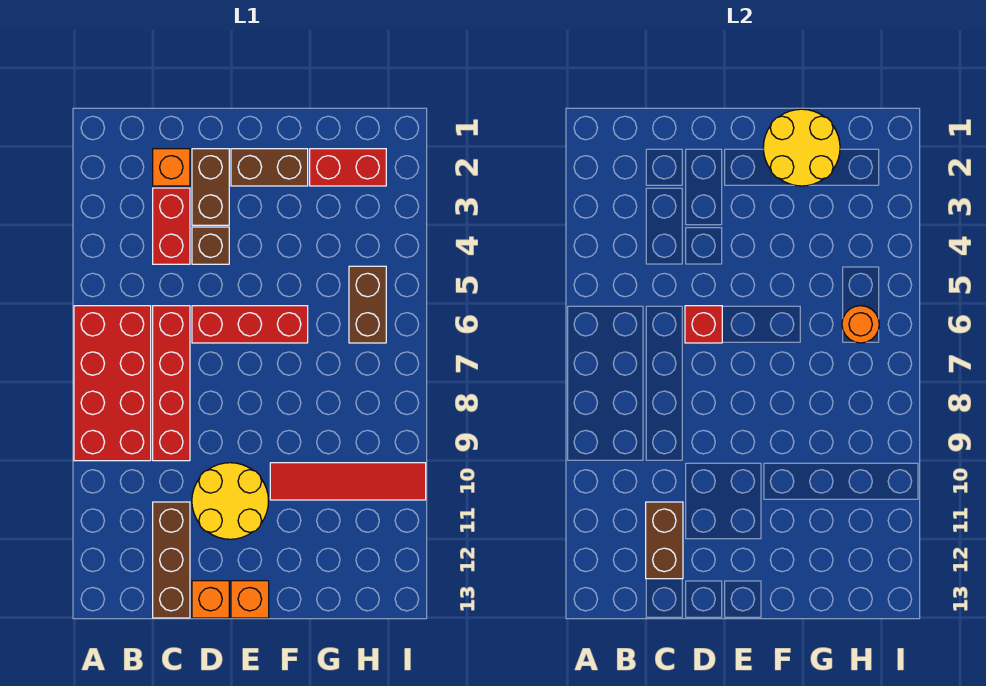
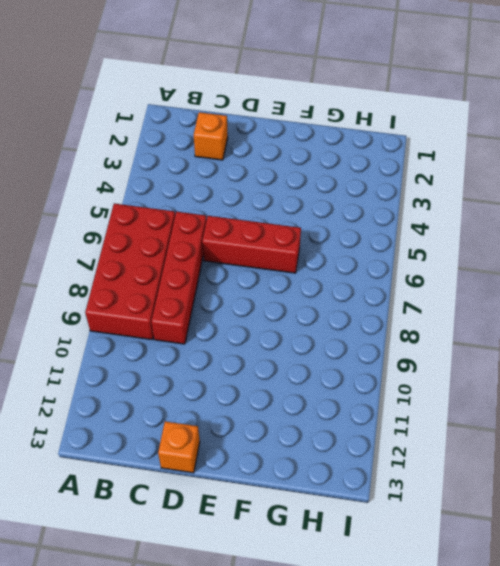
none -> red brick C3:C4 level 1
none -> brown brick C11:C13 level 1
none -> brown brick D2:D3 level 1

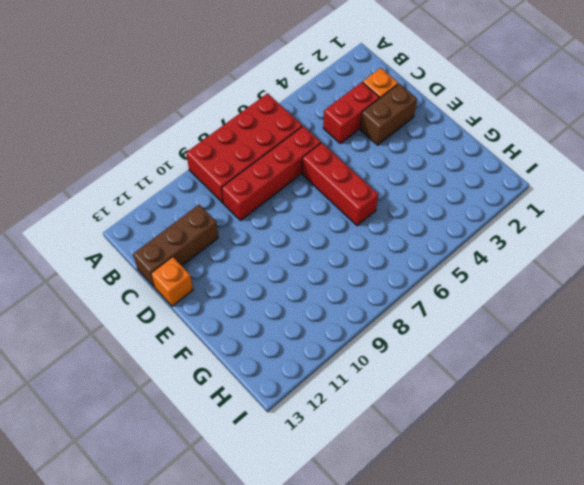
none -> brown brick D4 level 1
none -> yellow round brick D10:E11 level 1
none -> brown brick E2:F2 level 1

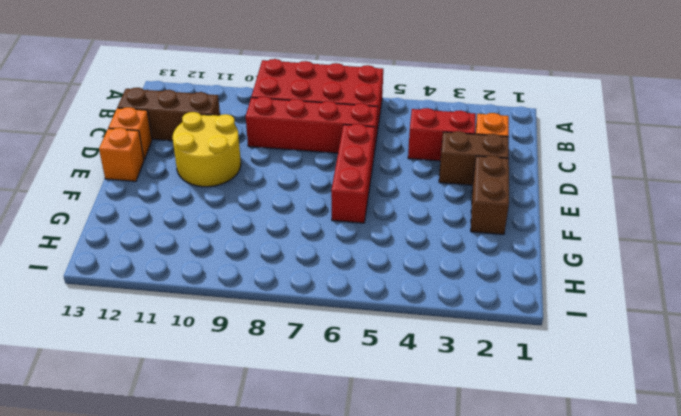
none -> brown brick D4 level 1
none -> red tile F10:I10 level 1
none -> red brick G2:H2 level 1

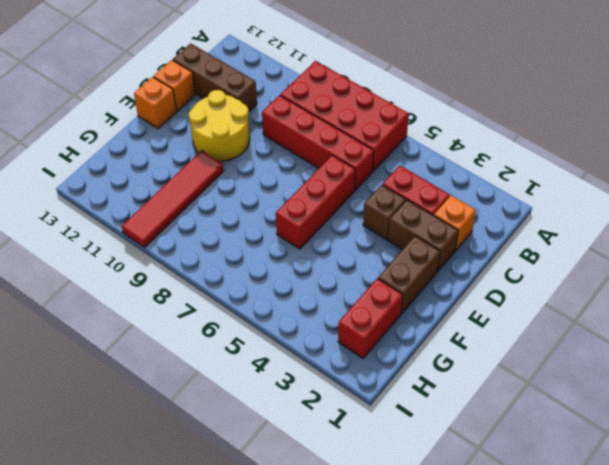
none -> brown brick H5:H6 level 1
none -> brown brick C11:C12 level 2
none -> red brick D6 level 2

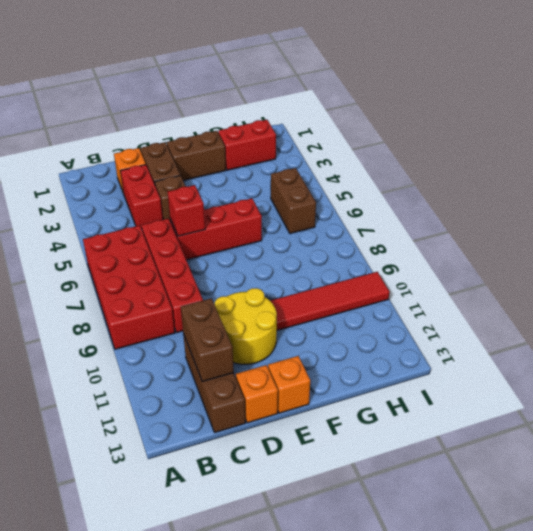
none -> yellow round brick F1:G2 level 2
none -> orange round brick H6 level 2

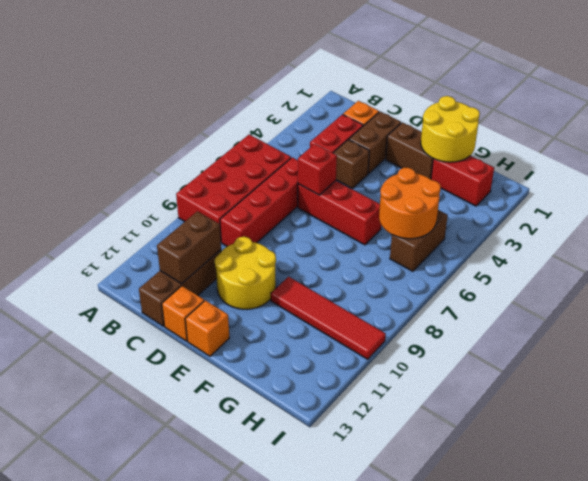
orange round brick G5:H6 level 2 -> orange round brick H6 level 2

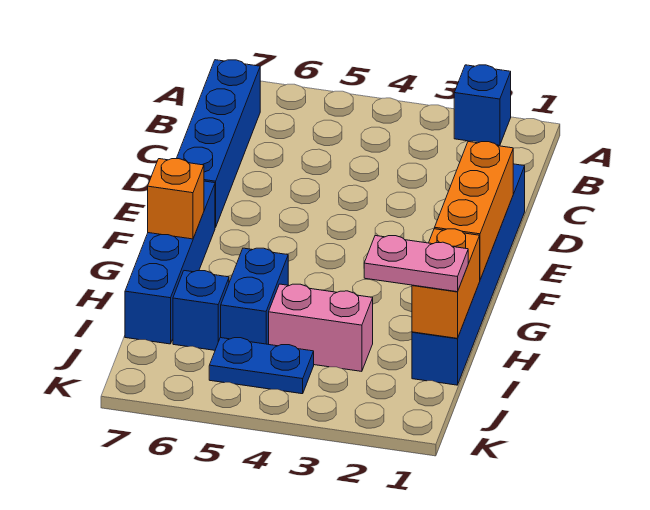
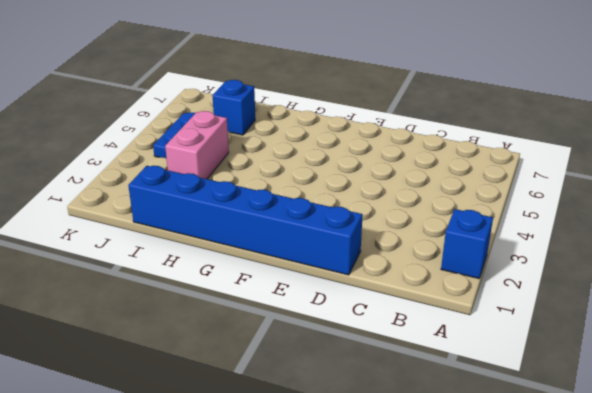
none -> blue brick B7:E7 level 1
none -> blue brick F7:I7 level 1
none -> blue brick H5:I5 level 1

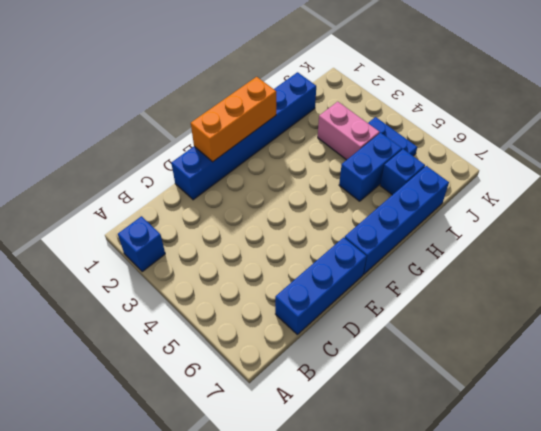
blue brick C7:E7 level 1 -> blue brick B7:E7 level 1
none -> orange brick G7 level 2
none -> orange brick H1:I1 level 2
none -> pink plate I1:I2 level 3

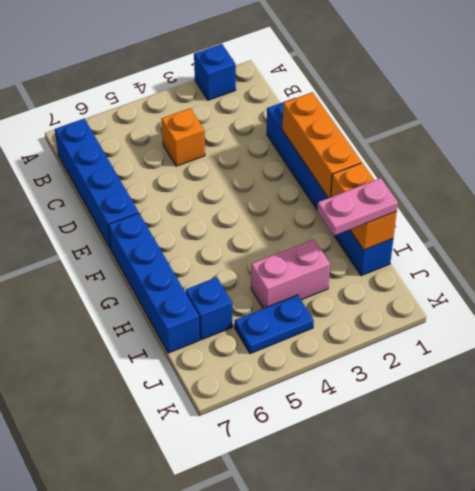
orange brick C4 level 1 -> orange brick G7 level 2
none -> blue brick H5:I5 level 1

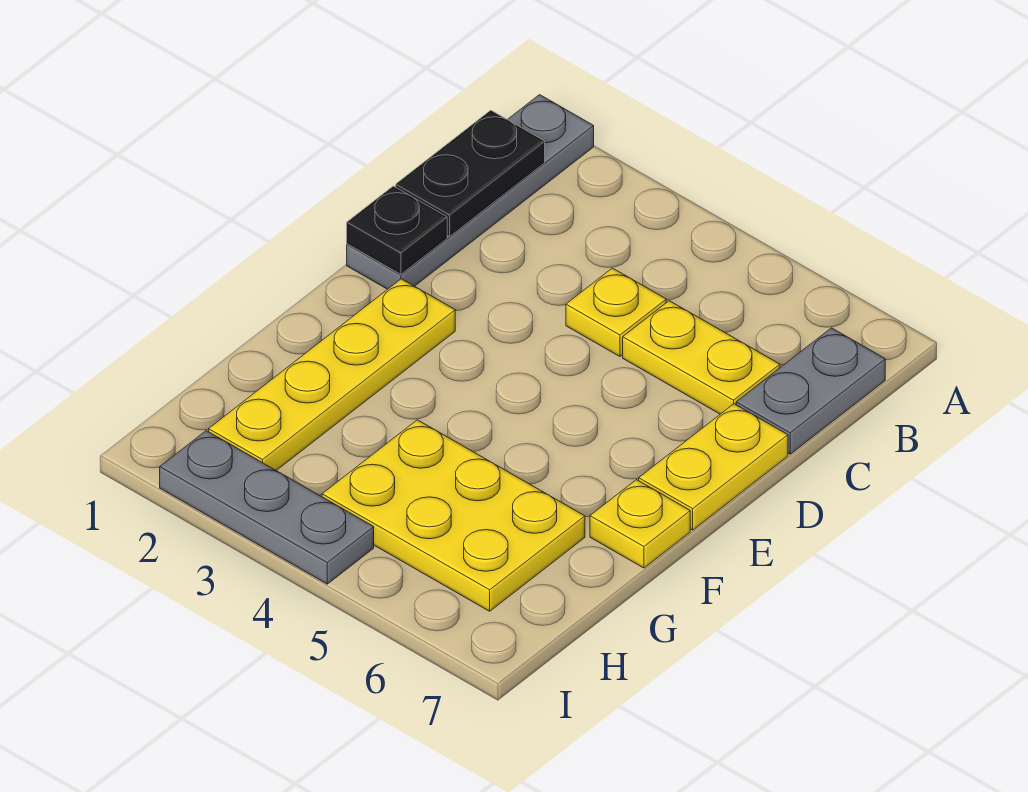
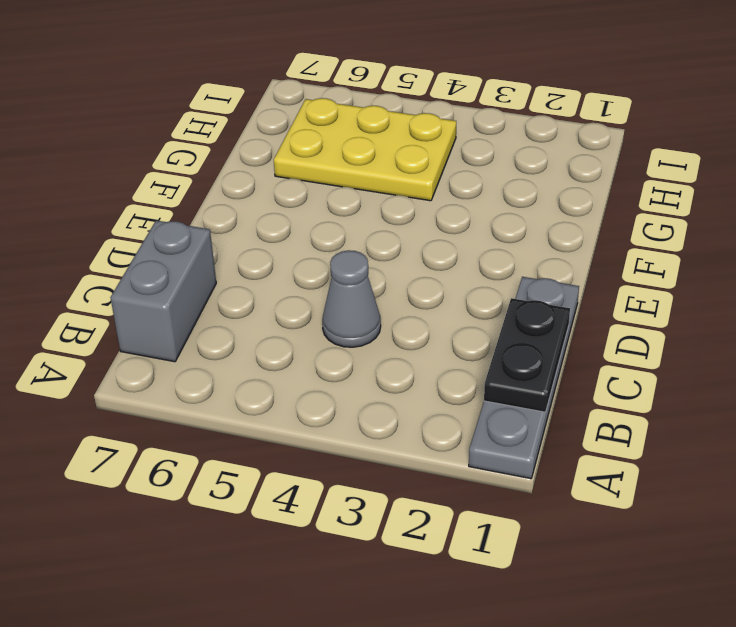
grey brick B7:C7 level 1 -> grey plate B7:C7 level 1
grey cone C4 level 1 -> yellow plate C4 level 1
none -> yellow plate C5:C6 level 1
none -> yellow plate D7:E7 level 1

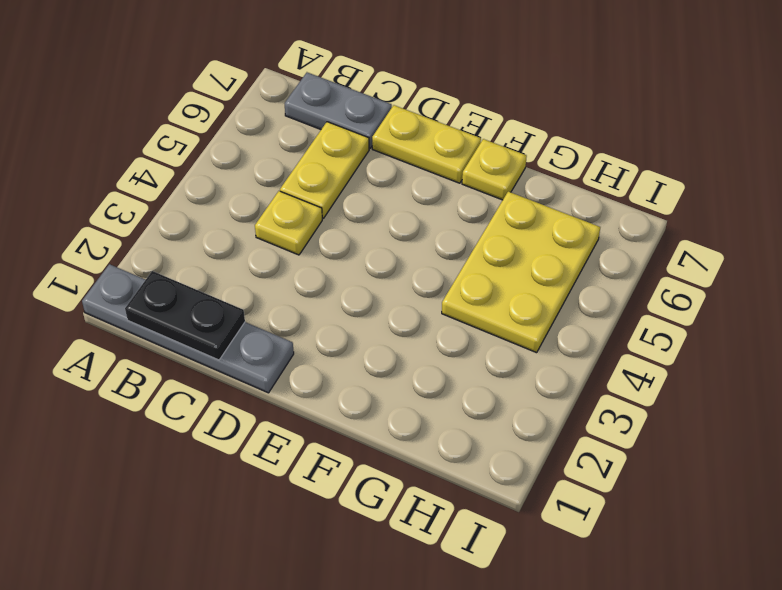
none -> yellow plate E2:H2 level 1
none -> grey plate I2:I4 level 1

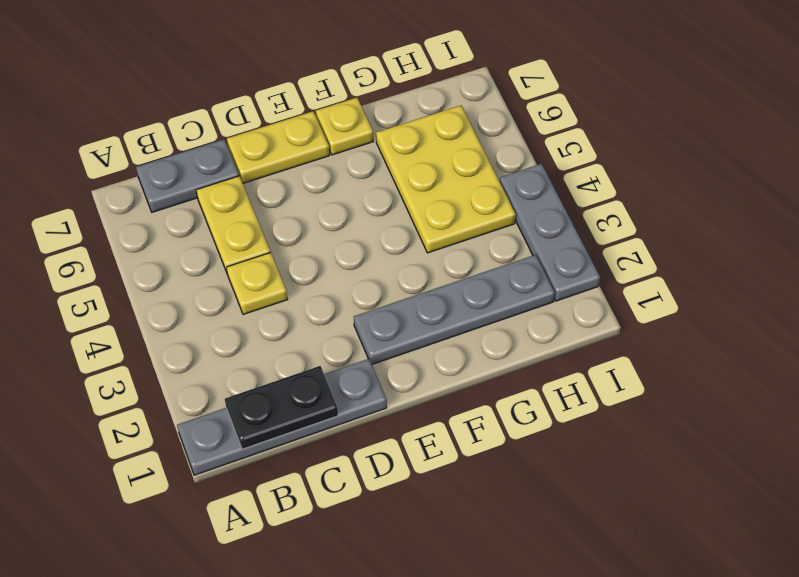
grey plate E2:H2 level 1 -> yellow plate E2:H2 level 1
none -> black plate D1 level 2

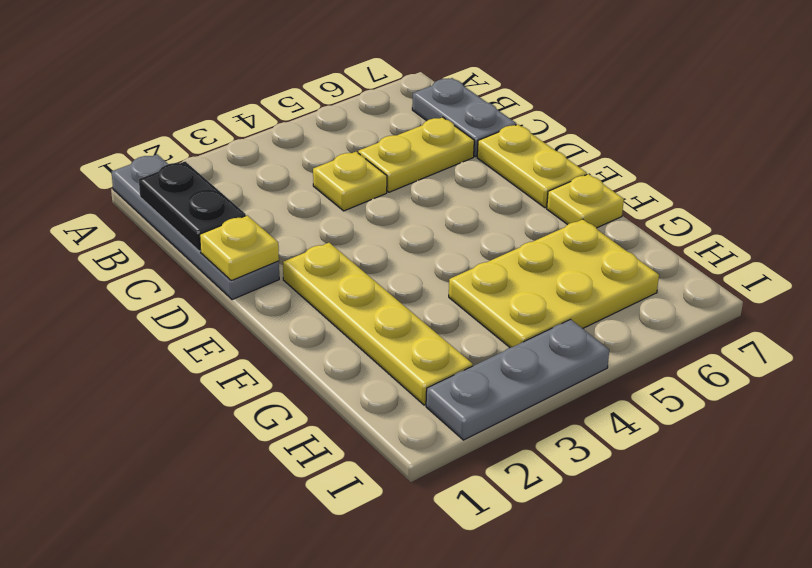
yellow plate D1 level 2 -> black plate D1 level 2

● ● ●

→ **Required action**:
Leave out every picture, and repeat word for word only the lines from the one holding "grey cone C4" through the end of the entries above, both ends included.

→ **Written response**:
grey cone C4 level 1 -> yellow plate C4 level 1
none -> yellow plate C5:C6 level 1
none -> yellow plate D7:E7 level 1

none -> yellow plate E2:H2 level 1
none -> grey plate I2:I4 level 1

grey plate E2:H2 level 1 -> yellow plate E2:H2 level 1
none -> black plate D1 level 2

yellow plate D1 level 2 -> black plate D1 level 2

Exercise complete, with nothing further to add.